Dataset records:
= = = = = = =
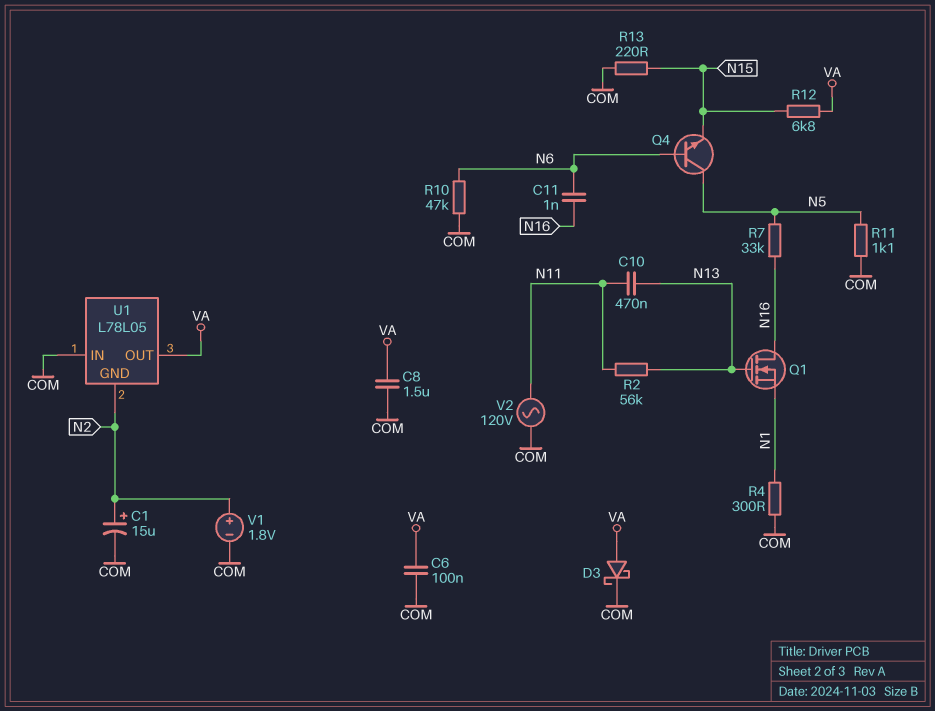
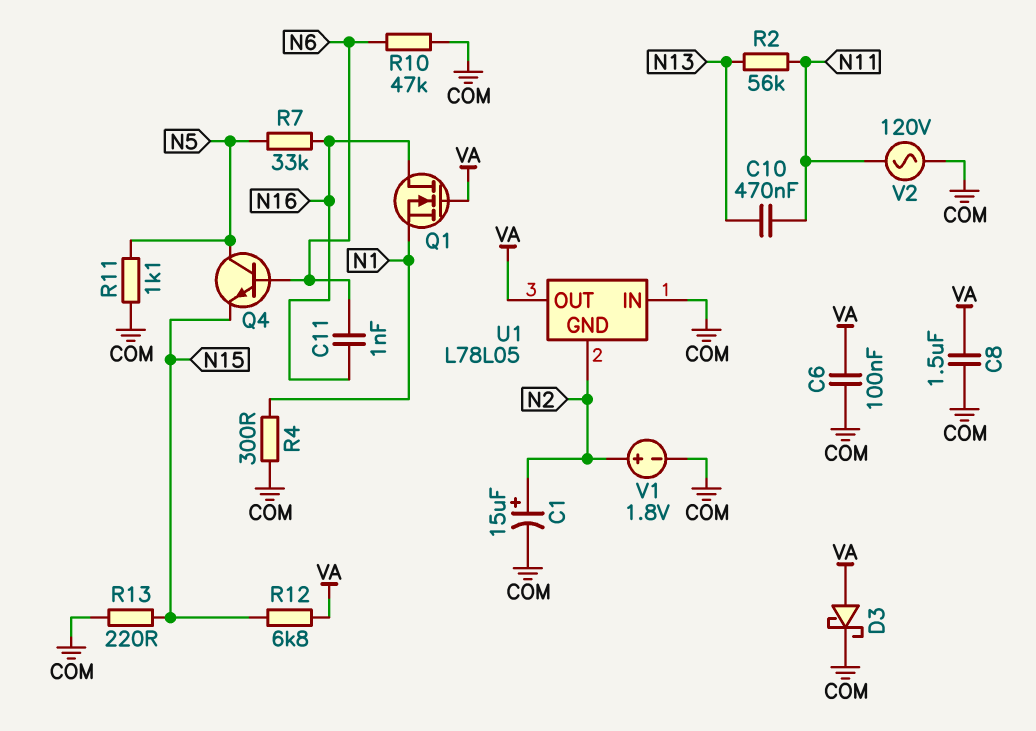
Q1: NMOS (G N13, D N16, S N1) -> NMOS (G VA, D N16, S N1)

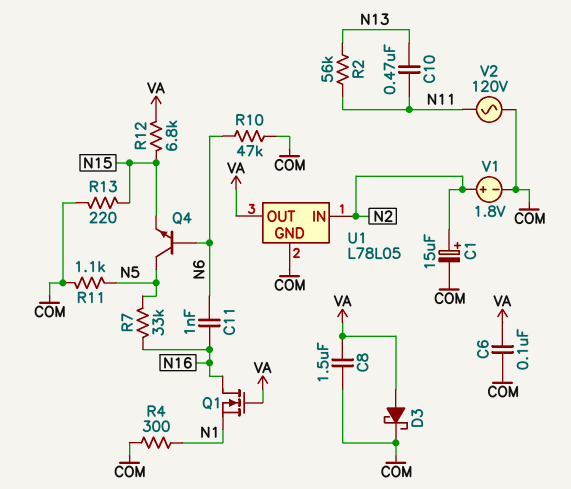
U1 pin GND: N2 -> COM
U1 pin IN: COM -> N2

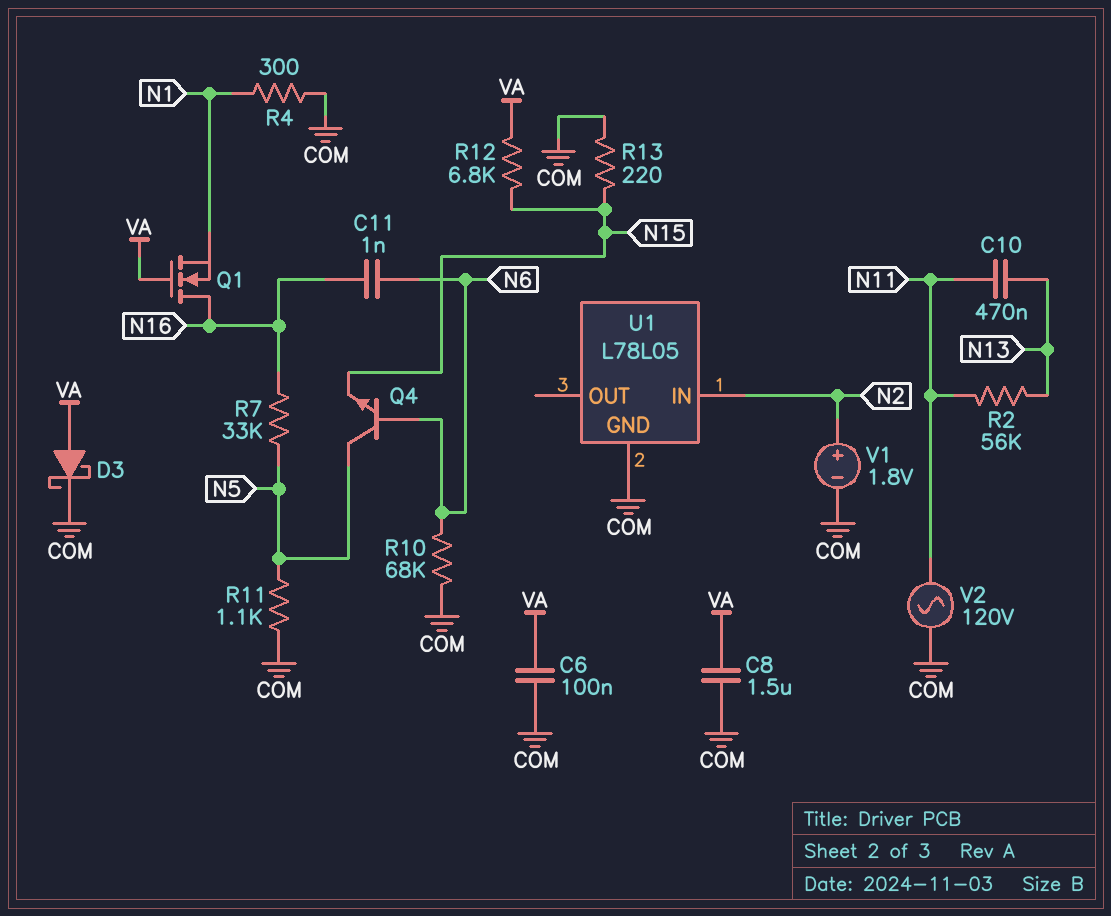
C1: 15uF (plus N2, minus COM) -> none
R10: 47k (COM, N6) -> 68k (COM, N6)
U1 pin OUT: VA -> none

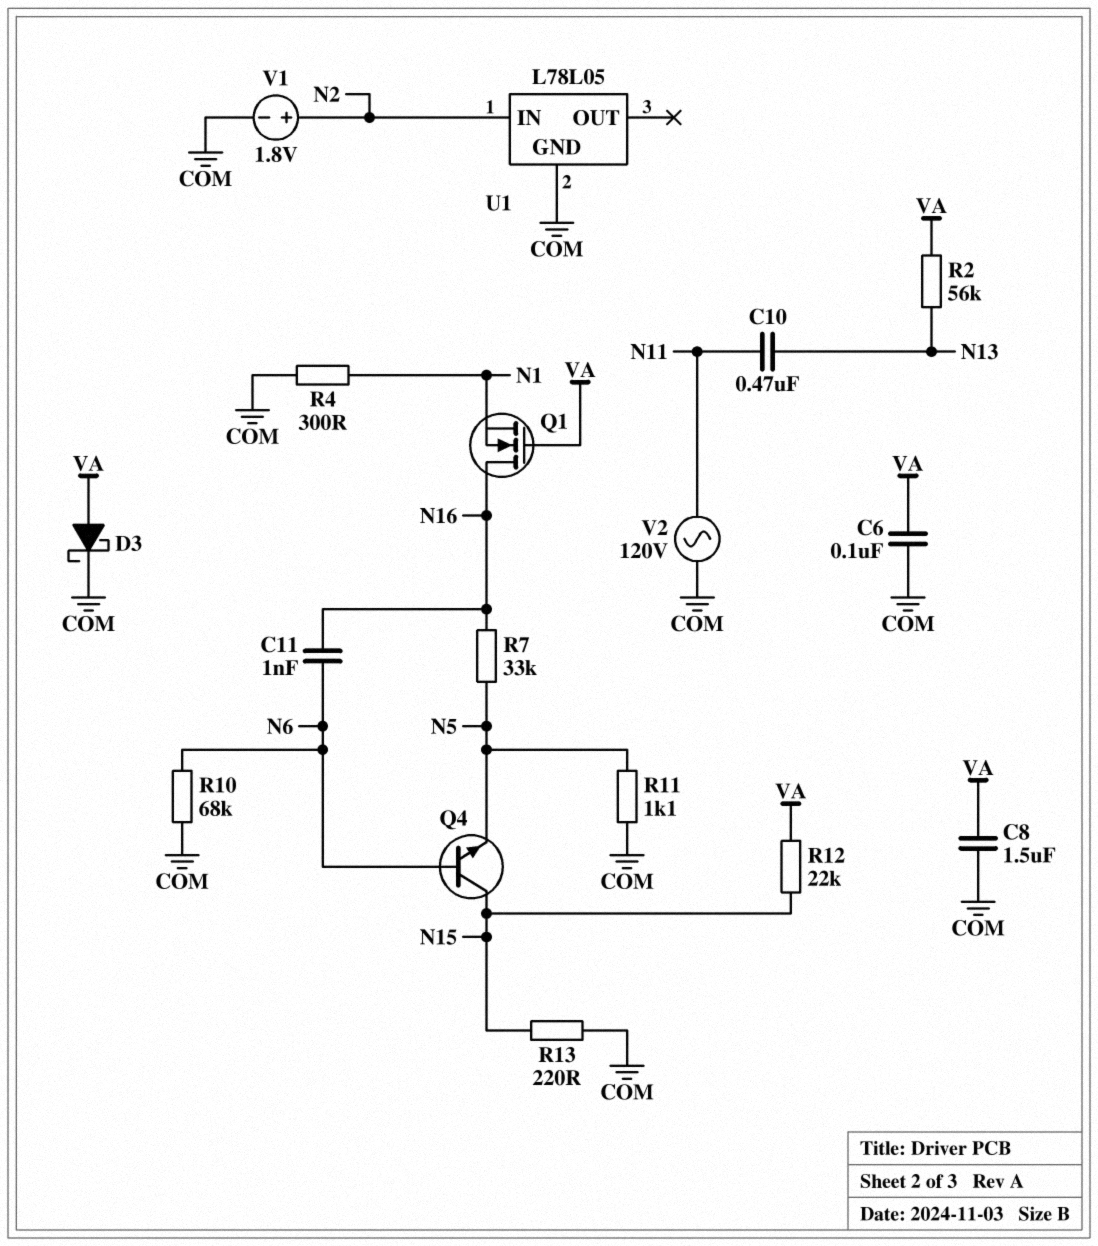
Q4: NPN (B N6, C N5, E N15) -> NPN (B N6, C N15, E N5)
R2: 56k (N11, N13) -> 56k (N13, VA)
R12: 6.8k (N15, VA) -> 22k (N15, VA)

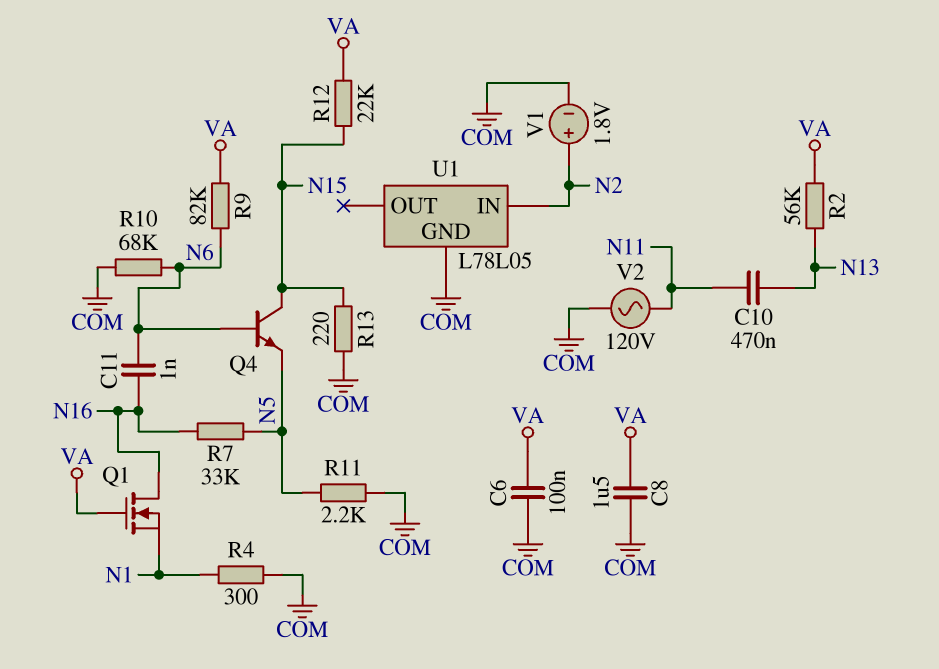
D3: schottky (A VA, K COM) -> none
R9: none -> 82k (N6, VA)
R11: 1.1k (COM, N5) -> 2.2k (COM, N5)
= = = = = = =
In the data above, find the line with "U1 pin GND: N2 -> COM" and the line with "R2: 56k (N11, N13) -> 56k (N13, VA)". Please copy exactly those two lines and every line between them, but not the pictures.

U1 pin GND: N2 -> COM
U1 pin IN: COM -> N2

C1: 15uF (plus N2, minus COM) -> none
R10: 47k (COM, N6) -> 68k (COM, N6)
U1 pin OUT: VA -> none

Q4: NPN (B N6, C N5, E N15) -> NPN (B N6, C N15, E N5)
R2: 56k (N11, N13) -> 56k (N13, VA)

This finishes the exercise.